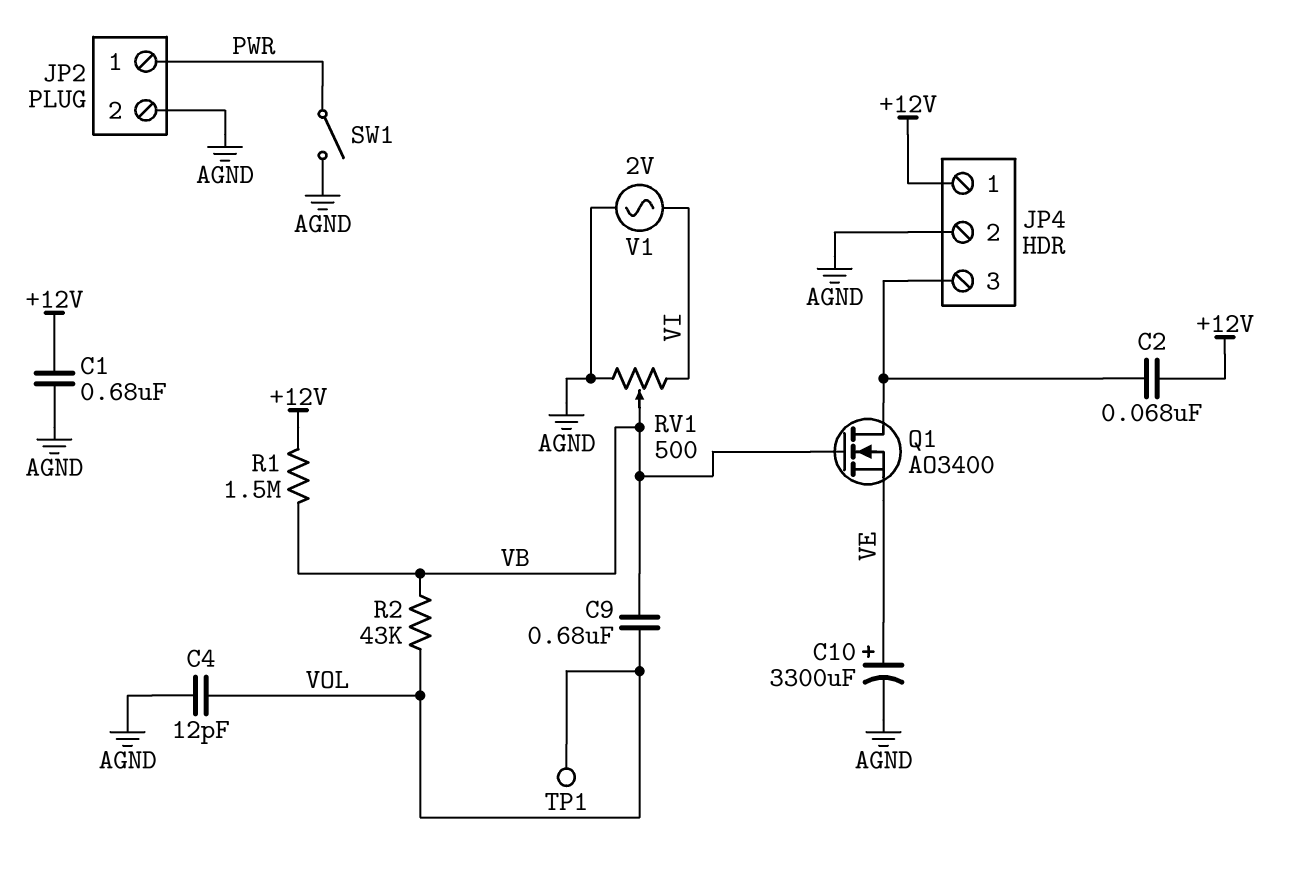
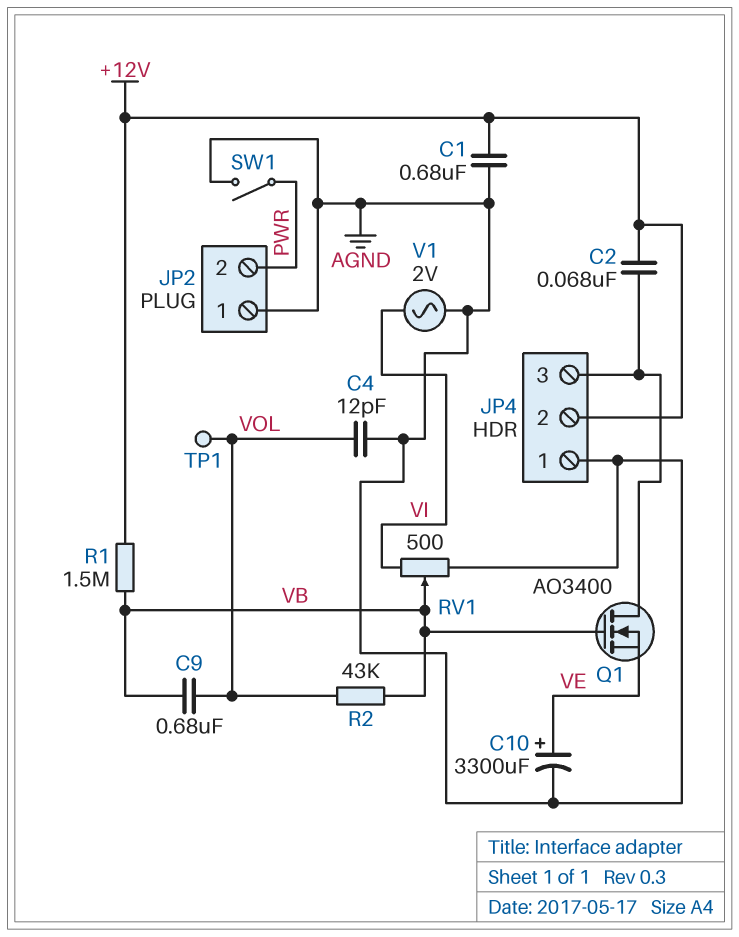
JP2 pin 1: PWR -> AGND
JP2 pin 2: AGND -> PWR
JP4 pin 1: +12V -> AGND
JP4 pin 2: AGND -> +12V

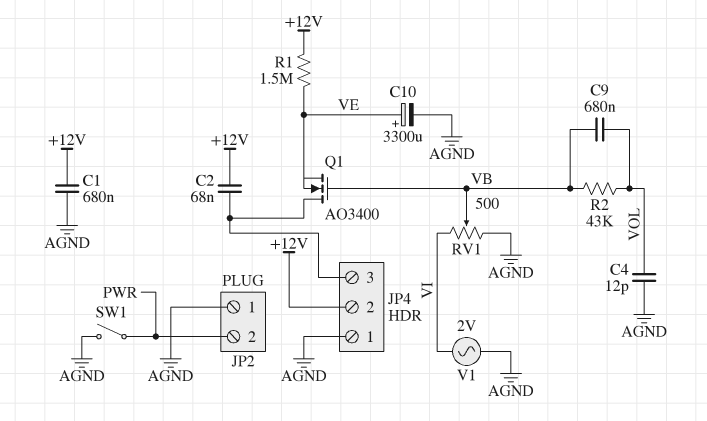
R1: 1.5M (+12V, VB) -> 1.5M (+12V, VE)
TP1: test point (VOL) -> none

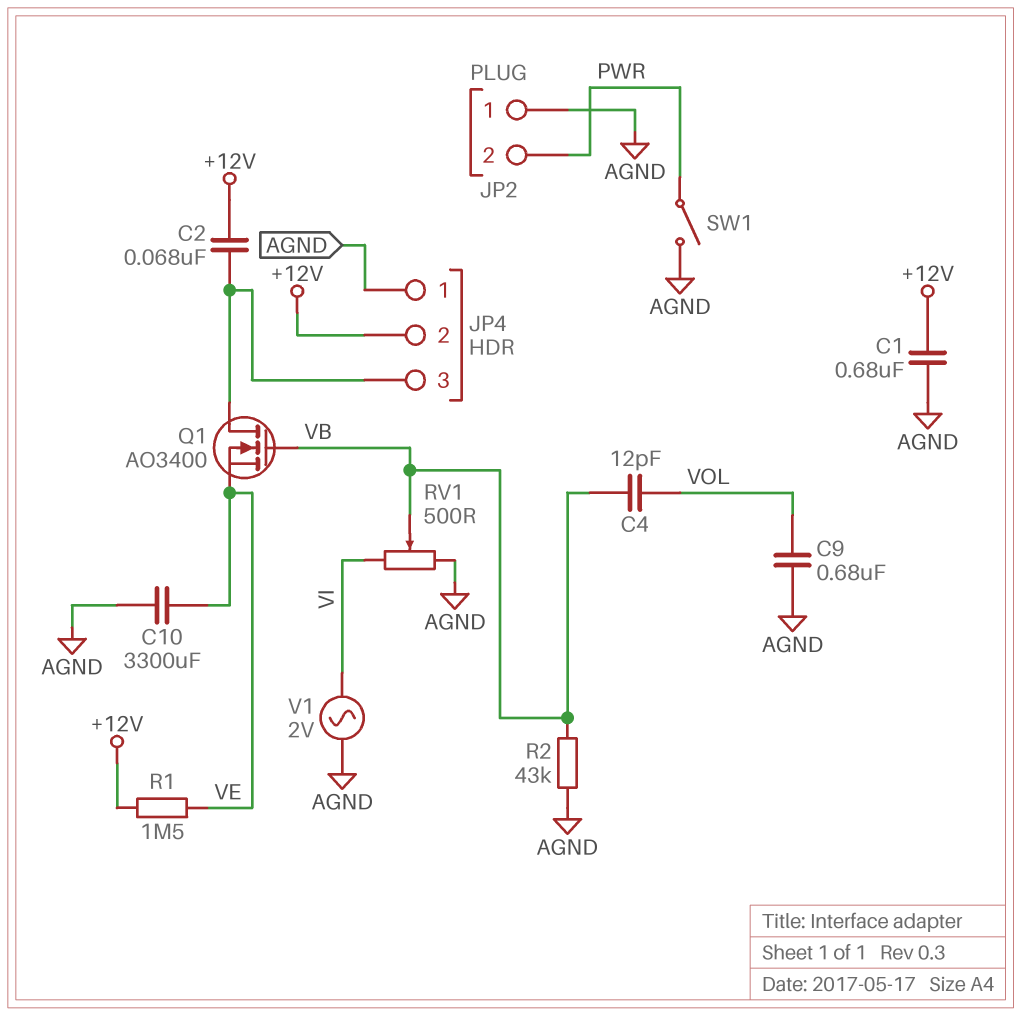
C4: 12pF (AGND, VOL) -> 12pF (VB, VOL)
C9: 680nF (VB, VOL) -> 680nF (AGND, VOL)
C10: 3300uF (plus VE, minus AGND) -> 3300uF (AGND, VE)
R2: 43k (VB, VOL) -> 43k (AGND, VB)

==

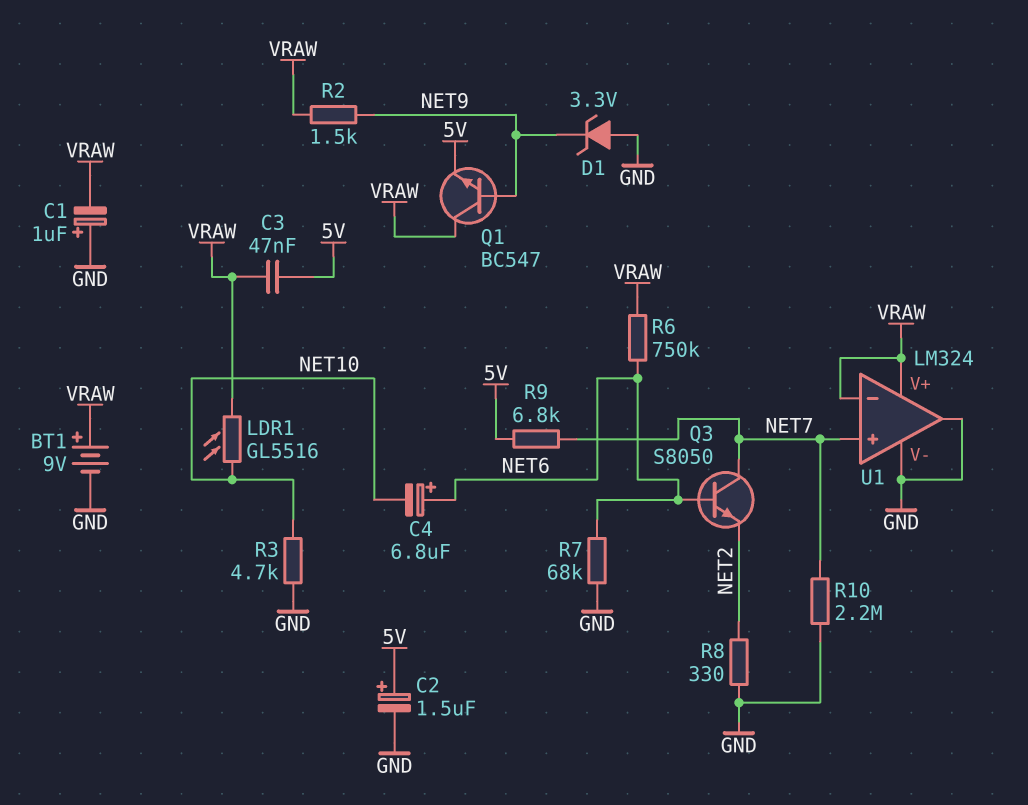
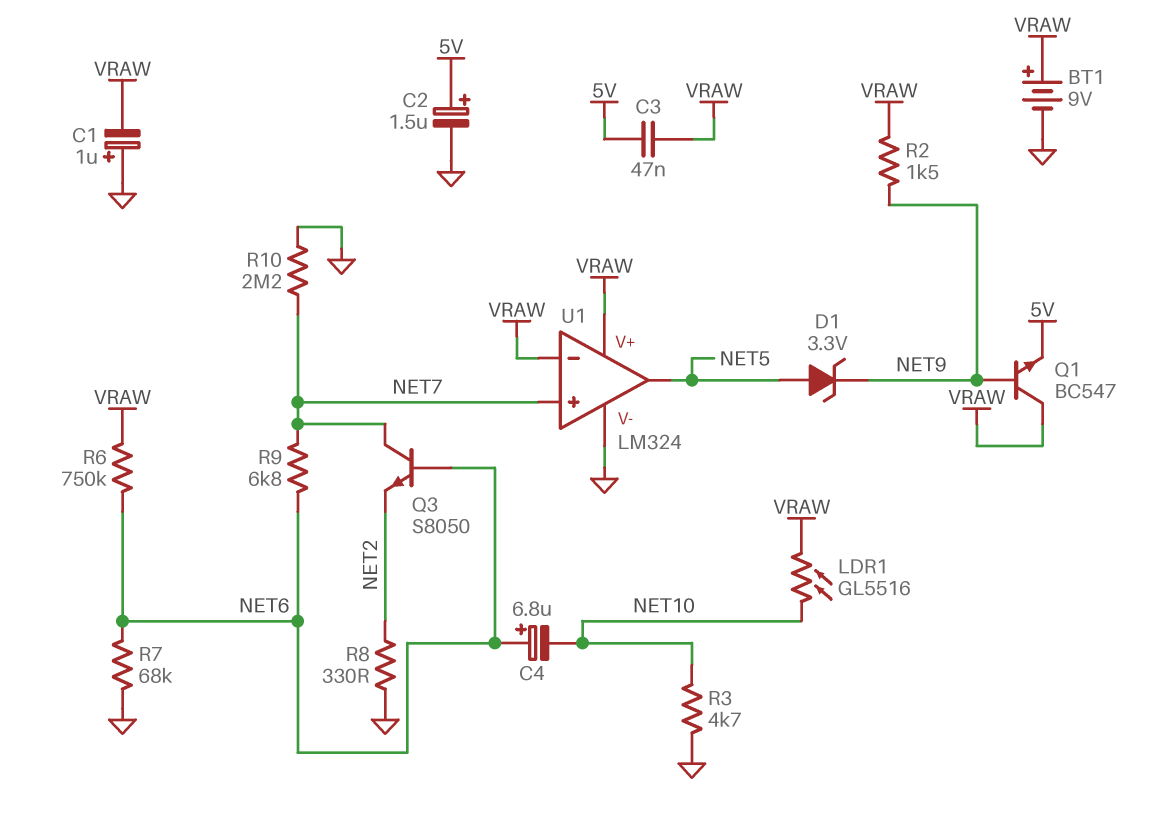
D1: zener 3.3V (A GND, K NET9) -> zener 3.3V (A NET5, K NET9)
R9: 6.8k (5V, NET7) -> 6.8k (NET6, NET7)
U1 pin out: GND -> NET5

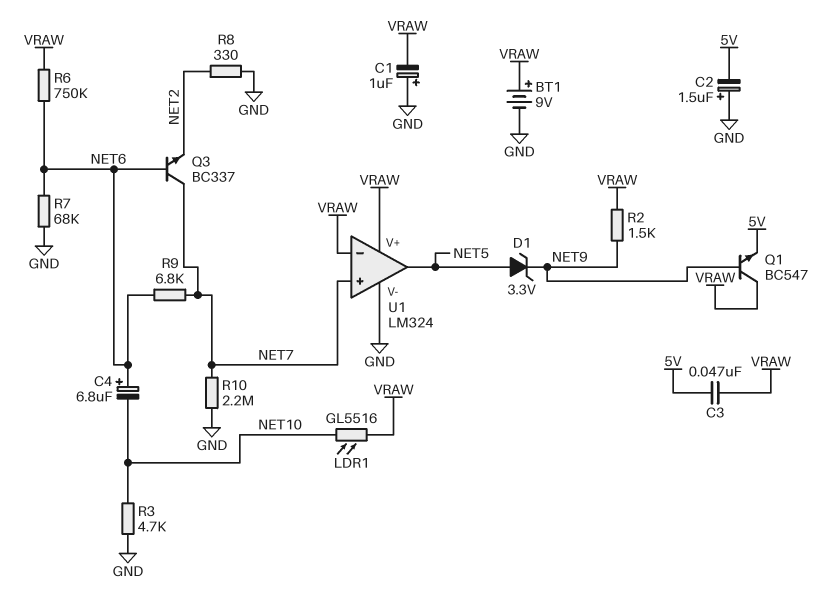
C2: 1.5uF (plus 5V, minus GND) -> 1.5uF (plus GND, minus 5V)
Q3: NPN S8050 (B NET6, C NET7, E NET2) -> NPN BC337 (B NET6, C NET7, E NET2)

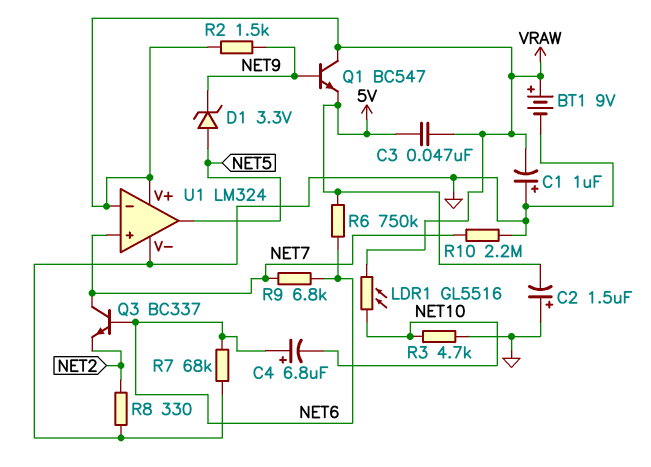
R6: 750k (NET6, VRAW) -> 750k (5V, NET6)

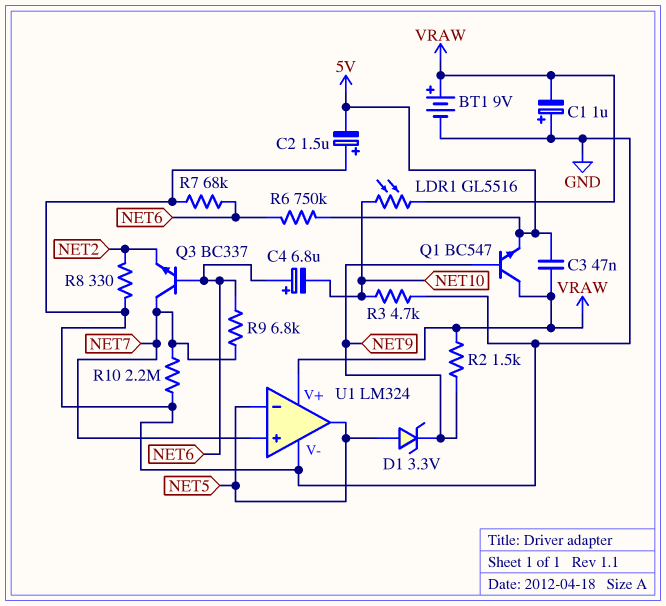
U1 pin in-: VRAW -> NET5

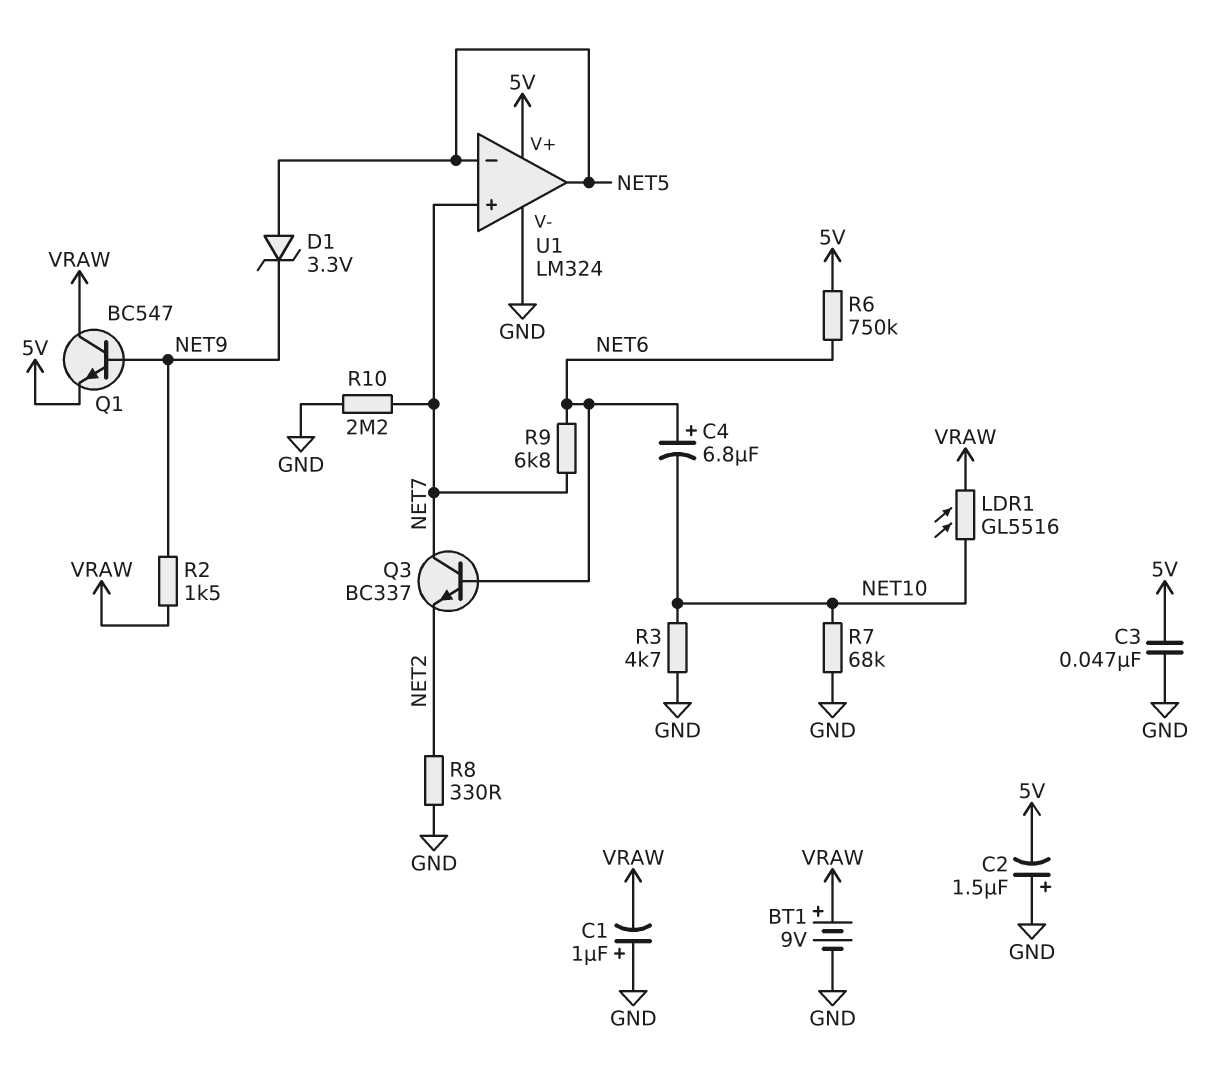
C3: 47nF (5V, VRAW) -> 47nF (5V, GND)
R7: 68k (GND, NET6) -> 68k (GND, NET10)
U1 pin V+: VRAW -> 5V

Task requirements
The answer must be a single number: how many lines of the data include the string "plus".

Expected output
2